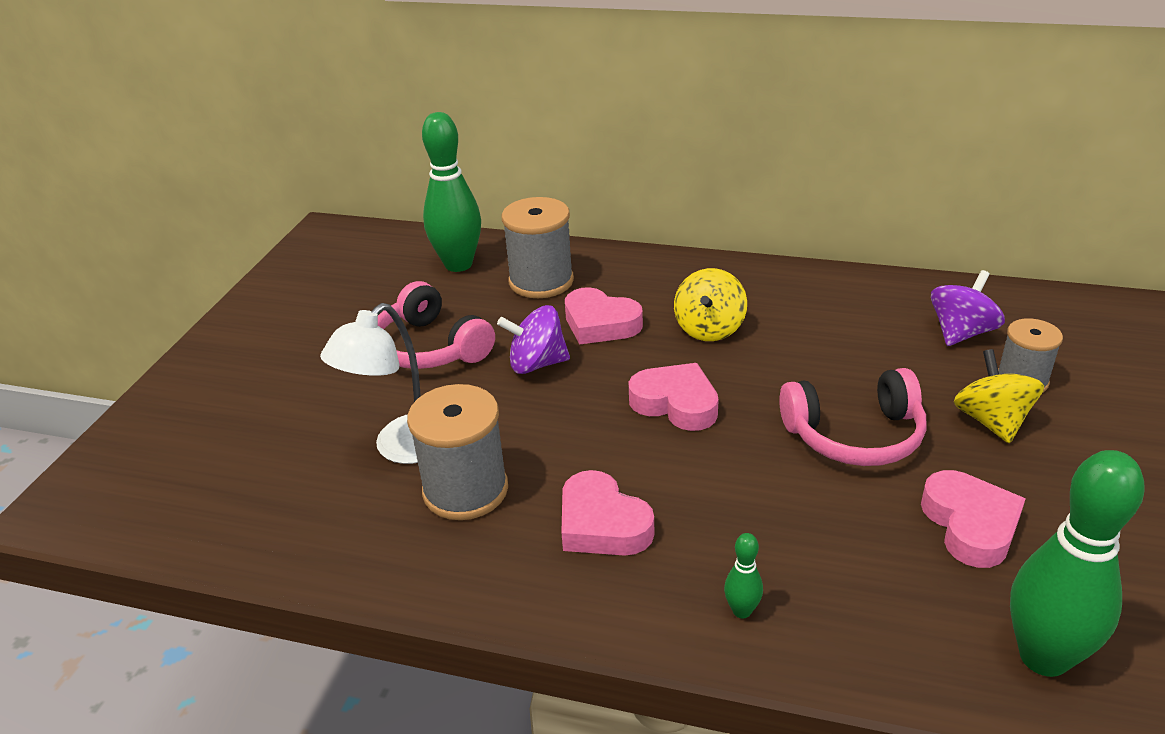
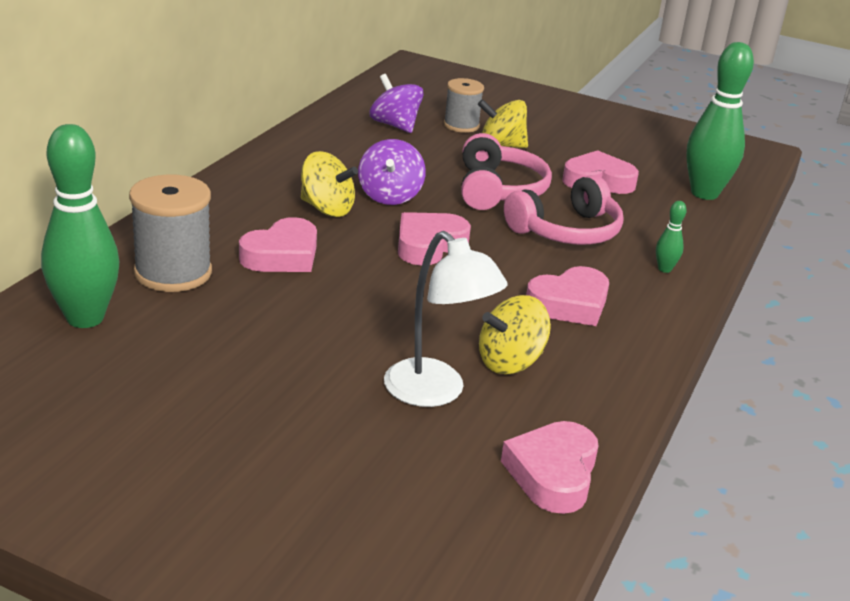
camera: 85 degrees left, 5 degrees down
(287, 538) = (552, 474): none -> pink heart
(430, 348) = (260, 357): pink headphones -> pink headphones (566, 231)
(465, 490) = (510, 362): grey spool -> yellow spinning top
(537, 364) = (331, 299): purple spinning top -> purple spinning top (390, 196)

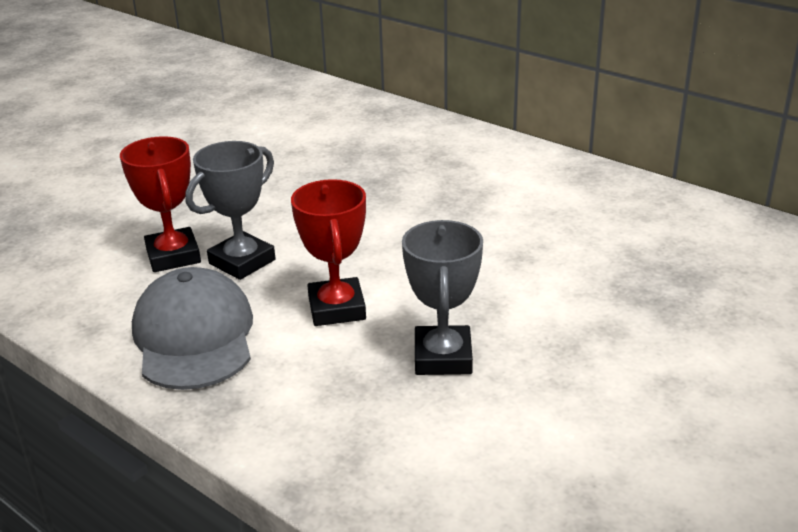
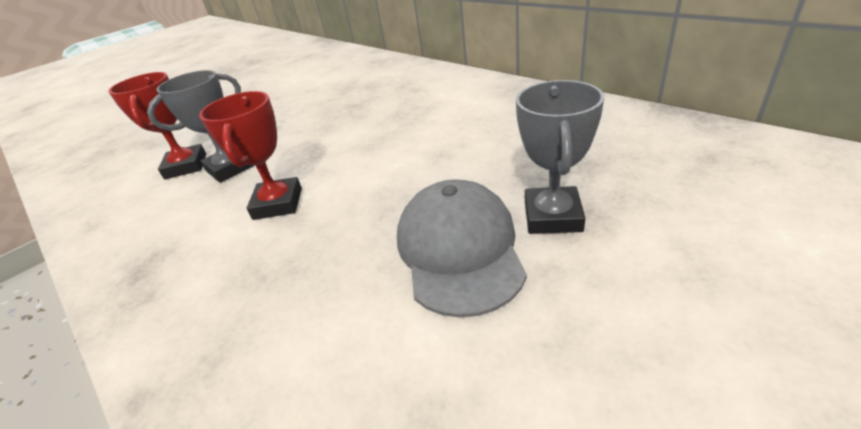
camera: 10 degrees right, 5 degrees up
(194, 336) = (157, 231): grey cap -> grey cap (459, 249)
(443, 357) = (343, 247): grey trophy -> grey trophy (552, 216)

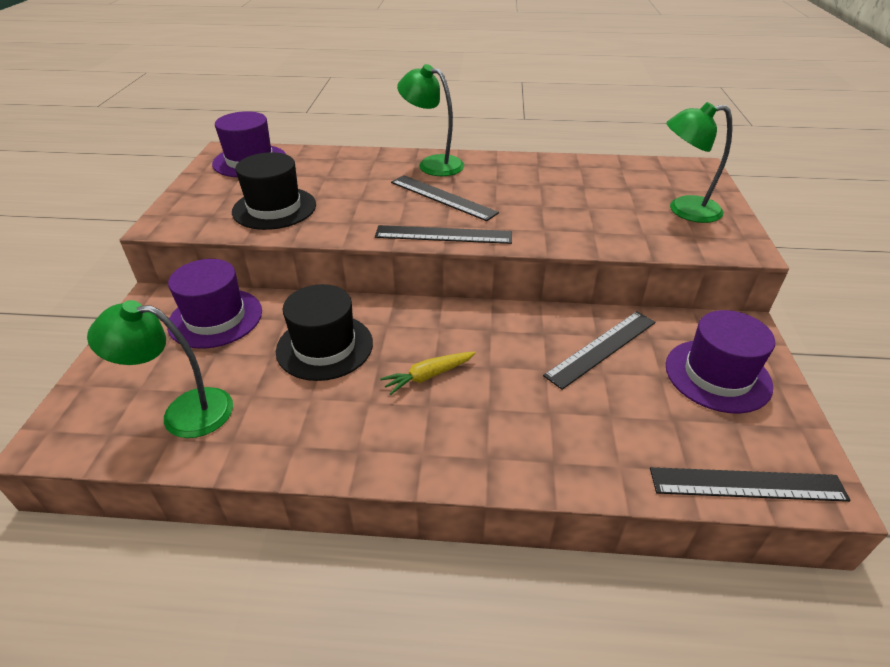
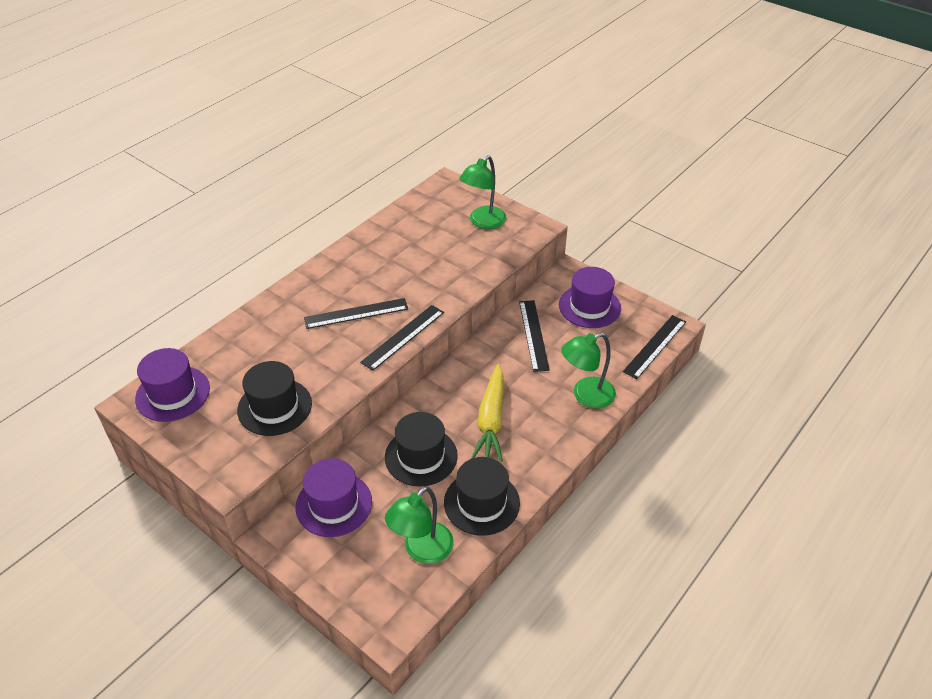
camera: 55 degrees left, 5 degrees up
(289, 430) = (481, 503): none -> black hat
(428, 376) = (491, 419): yellow carrot -> yellow carrot, size x1.77
(432, 164) = (303, 294): green lamp -> green lamp (586, 396)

********************

Task description: Print the full listing above exactly. Pictures stay out of the copy.

Written answer:
camera: 85 degrees left, 5 degrees down
(287, 538) = (552, 474): none -> pink heart
(430, 348) = (260, 357): pink headphones -> pink headphones (566, 231)
(465, 490) = (510, 362): grey spool -> yellow spinning top
(537, 364) = (331, 299): purple spinning top -> purple spinning top (390, 196)

camera: 10 degrees right, 5 degrees up
(194, 336) = (157, 231): grey cap -> grey cap (459, 249)
(443, 357) = (343, 247): grey trophy -> grey trophy (552, 216)

camera: 55 degrees left, 5 degrees up
(289, 430) = (481, 503): none -> black hat
(428, 376) = (491, 419): yellow carrot -> yellow carrot, size x1.77
(432, 164) = (303, 294): green lamp -> green lamp (586, 396)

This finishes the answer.